Problem statement:
Please reproduce the listing in its entirety, exactly as written, but without images.

----

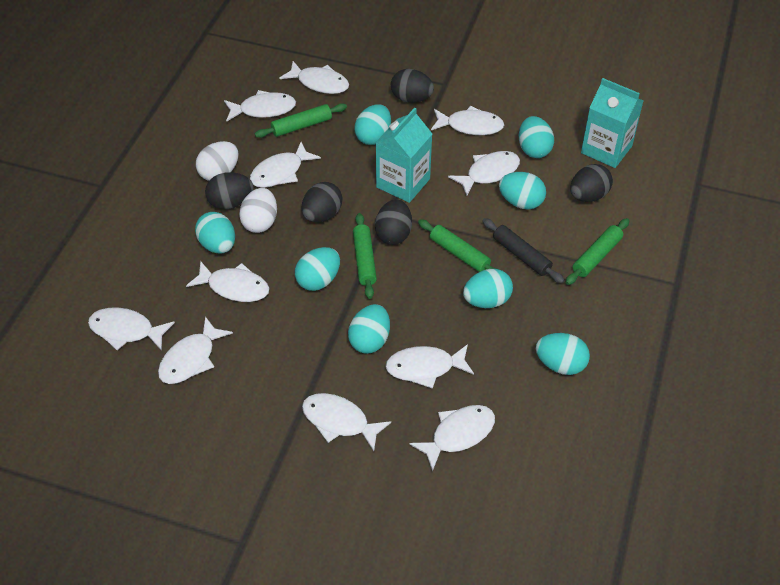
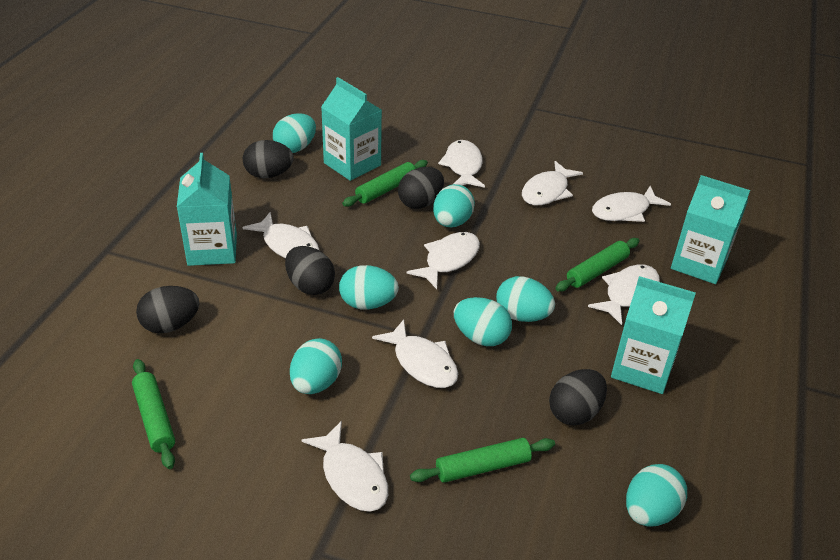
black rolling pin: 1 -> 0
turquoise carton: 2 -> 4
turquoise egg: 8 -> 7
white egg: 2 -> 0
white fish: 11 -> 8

----

Solution:
black rolling pin: 1 -> 0
turquoise carton: 2 -> 4
turquoise egg: 8 -> 7
white egg: 2 -> 0
white fish: 11 -> 8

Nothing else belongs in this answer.